-- STUDY MATERIAL follows --

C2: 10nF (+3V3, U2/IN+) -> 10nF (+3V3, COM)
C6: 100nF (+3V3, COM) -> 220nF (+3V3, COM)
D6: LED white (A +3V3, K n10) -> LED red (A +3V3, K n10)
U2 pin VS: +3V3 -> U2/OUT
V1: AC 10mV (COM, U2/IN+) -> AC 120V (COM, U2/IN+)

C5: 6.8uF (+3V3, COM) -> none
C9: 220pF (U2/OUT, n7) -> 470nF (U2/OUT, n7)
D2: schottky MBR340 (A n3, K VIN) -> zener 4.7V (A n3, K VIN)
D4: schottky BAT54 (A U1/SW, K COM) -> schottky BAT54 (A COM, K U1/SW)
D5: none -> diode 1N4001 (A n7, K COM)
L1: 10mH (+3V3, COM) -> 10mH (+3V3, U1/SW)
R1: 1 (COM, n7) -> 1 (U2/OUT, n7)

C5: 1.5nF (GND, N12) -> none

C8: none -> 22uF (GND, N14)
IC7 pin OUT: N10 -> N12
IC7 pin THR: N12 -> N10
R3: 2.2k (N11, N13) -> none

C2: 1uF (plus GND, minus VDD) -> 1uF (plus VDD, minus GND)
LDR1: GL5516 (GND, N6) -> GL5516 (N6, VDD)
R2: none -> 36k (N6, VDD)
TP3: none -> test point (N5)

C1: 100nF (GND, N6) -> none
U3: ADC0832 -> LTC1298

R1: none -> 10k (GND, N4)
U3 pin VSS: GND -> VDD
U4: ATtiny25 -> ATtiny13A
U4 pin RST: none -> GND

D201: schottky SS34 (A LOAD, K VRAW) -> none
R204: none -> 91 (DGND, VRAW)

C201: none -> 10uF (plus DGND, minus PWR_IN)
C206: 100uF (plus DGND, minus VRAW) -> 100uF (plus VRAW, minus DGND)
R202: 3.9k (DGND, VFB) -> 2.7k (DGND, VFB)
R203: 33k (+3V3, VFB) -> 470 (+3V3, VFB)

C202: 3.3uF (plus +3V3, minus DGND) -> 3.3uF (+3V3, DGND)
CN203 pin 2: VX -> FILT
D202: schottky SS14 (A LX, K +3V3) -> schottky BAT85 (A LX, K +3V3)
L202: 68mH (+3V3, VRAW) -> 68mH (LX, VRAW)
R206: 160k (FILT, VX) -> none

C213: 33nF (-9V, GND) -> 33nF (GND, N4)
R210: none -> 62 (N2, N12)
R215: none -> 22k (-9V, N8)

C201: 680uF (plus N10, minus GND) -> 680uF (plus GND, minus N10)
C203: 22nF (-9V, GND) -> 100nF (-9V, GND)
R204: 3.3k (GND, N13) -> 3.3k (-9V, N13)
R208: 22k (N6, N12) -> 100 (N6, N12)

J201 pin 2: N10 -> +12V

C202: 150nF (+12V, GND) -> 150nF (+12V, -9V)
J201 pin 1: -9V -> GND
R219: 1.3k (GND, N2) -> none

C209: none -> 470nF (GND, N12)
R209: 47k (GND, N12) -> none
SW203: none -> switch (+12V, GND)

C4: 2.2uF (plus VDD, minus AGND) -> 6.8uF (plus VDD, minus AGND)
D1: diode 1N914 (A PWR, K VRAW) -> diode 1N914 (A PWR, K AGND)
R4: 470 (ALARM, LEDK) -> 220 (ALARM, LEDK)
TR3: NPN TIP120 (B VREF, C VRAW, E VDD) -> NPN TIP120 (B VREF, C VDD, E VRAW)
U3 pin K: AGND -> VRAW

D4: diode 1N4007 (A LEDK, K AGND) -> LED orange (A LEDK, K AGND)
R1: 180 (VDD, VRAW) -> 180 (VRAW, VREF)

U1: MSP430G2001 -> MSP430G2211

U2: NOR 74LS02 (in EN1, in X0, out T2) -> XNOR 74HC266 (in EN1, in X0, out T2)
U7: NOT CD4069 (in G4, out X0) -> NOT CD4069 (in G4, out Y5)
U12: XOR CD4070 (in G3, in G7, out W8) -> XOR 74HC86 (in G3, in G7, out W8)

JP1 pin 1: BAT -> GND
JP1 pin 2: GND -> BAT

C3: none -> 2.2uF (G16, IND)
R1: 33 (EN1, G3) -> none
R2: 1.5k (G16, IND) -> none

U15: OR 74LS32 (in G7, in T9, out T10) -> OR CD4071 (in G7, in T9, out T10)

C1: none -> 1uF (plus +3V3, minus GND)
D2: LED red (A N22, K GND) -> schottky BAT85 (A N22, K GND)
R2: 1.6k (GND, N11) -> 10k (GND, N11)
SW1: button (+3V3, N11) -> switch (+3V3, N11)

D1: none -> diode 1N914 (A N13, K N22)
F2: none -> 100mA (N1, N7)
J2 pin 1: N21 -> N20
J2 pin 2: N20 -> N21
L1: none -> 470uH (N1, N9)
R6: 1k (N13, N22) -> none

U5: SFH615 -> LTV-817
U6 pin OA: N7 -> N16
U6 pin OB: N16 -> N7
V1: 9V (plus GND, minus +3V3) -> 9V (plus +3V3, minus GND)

-- STUDY MATERIAL concluded --

TASK INSTRUCTIONS — The answer must be an exact copy of every record above.

FINISHED TASK —
C2: 10nF (+3V3, U2/IN+) -> 10nF (+3V3, COM)
C6: 100nF (+3V3, COM) -> 220nF (+3V3, COM)
D6: LED white (A +3V3, K n10) -> LED red (A +3V3, K n10)
U2 pin VS: +3V3 -> U2/OUT
V1: AC 10mV (COM, U2/IN+) -> AC 120V (COM, U2/IN+)

C5: 6.8uF (+3V3, COM) -> none
C9: 220pF (U2/OUT, n7) -> 470nF (U2/OUT, n7)
D2: schottky MBR340 (A n3, K VIN) -> zener 4.7V (A n3, K VIN)
D4: schottky BAT54 (A U1/SW, K COM) -> schottky BAT54 (A COM, K U1/SW)
D5: none -> diode 1N4001 (A n7, K COM)
L1: 10mH (+3V3, COM) -> 10mH (+3V3, U1/SW)
R1: 1 (COM, n7) -> 1 (U2/OUT, n7)

C5: 1.5nF (GND, N12) -> none

C8: none -> 22uF (GND, N14)
IC7 pin OUT: N10 -> N12
IC7 pin THR: N12 -> N10
R3: 2.2k (N11, N13) -> none

C2: 1uF (plus GND, minus VDD) -> 1uF (plus VDD, minus GND)
LDR1: GL5516 (GND, N6) -> GL5516 (N6, VDD)
R2: none -> 36k (N6, VDD)
TP3: none -> test point (N5)

C1: 100nF (GND, N6) -> none
U3: ADC0832 -> LTC1298

R1: none -> 10k (GND, N4)
U3 pin VSS: GND -> VDD
U4: ATtiny25 -> ATtiny13A
U4 pin RST: none -> GND

D201: schottky SS34 (A LOAD, K VRAW) -> none
R204: none -> 91 (DGND, VRAW)

C201: none -> 10uF (plus DGND, minus PWR_IN)
C206: 100uF (plus DGND, minus VRAW) -> 100uF (plus VRAW, minus DGND)
R202: 3.9k (DGND, VFB) -> 2.7k (DGND, VFB)
R203: 33k (+3V3, VFB) -> 470 (+3V3, VFB)

C202: 3.3uF (plus +3V3, minus DGND) -> 3.3uF (+3V3, DGND)
CN203 pin 2: VX -> FILT
D202: schottky SS14 (A LX, K +3V3) -> schottky BAT85 (A LX, K +3V3)
L202: 68mH (+3V3, VRAW) -> 68mH (LX, VRAW)
R206: 160k (FILT, VX) -> none

C213: 33nF (-9V, GND) -> 33nF (GND, N4)
R210: none -> 62 (N2, N12)
R215: none -> 22k (-9V, N8)

C201: 680uF (plus N10, minus GND) -> 680uF (plus GND, minus N10)
C203: 22nF (-9V, GND) -> 100nF (-9V, GND)
R204: 3.3k (GND, N13) -> 3.3k (-9V, N13)
R208: 22k (N6, N12) -> 100 (N6, N12)

J201 pin 2: N10 -> +12V

C202: 150nF (+12V, GND) -> 150nF (+12V, -9V)
J201 pin 1: -9V -> GND
R219: 1.3k (GND, N2) -> none

C209: none -> 470nF (GND, N12)
R209: 47k (GND, N12) -> none
SW203: none -> switch (+12V, GND)

C4: 2.2uF (plus VDD, minus AGND) -> 6.8uF (plus VDD, minus AGND)
D1: diode 1N914 (A PWR, K VRAW) -> diode 1N914 (A PWR, K AGND)
R4: 470 (ALARM, LEDK) -> 220 (ALARM, LEDK)
TR3: NPN TIP120 (B VREF, C VRAW, E VDD) -> NPN TIP120 (B VREF, C VDD, E VRAW)
U3 pin K: AGND -> VRAW

D4: diode 1N4007 (A LEDK, K AGND) -> LED orange (A LEDK, K AGND)
R1: 180 (VDD, VRAW) -> 180 (VRAW, VREF)

U1: MSP430G2001 -> MSP430G2211

U2: NOR 74LS02 (in EN1, in X0, out T2) -> XNOR 74HC266 (in EN1, in X0, out T2)
U7: NOT CD4069 (in G4, out X0) -> NOT CD4069 (in G4, out Y5)
U12: XOR CD4070 (in G3, in G7, out W8) -> XOR 74HC86 (in G3, in G7, out W8)

JP1 pin 1: BAT -> GND
JP1 pin 2: GND -> BAT

C3: none -> 2.2uF (G16, IND)
R1: 33 (EN1, G3) -> none
R2: 1.5k (G16, IND) -> none

U15: OR 74LS32 (in G7, in T9, out T10) -> OR CD4071 (in G7, in T9, out T10)

C1: none -> 1uF (plus +3V3, minus GND)
D2: LED red (A N22, K GND) -> schottky BAT85 (A N22, K GND)
R2: 1.6k (GND, N11) -> 10k (GND, N11)
SW1: button (+3V3, N11) -> switch (+3V3, N11)

D1: none -> diode 1N914 (A N13, K N22)
F2: none -> 100mA (N1, N7)
J2 pin 1: N21 -> N20
J2 pin 2: N20 -> N21
L1: none -> 470uH (N1, N9)
R6: 1k (N13, N22) -> none

U5: SFH615 -> LTV-817
U6 pin OA: N7 -> N16
U6 pin OB: N16 -> N7
V1: 9V (plus GND, minus +3V3) -> 9V (plus +3V3, minus GND)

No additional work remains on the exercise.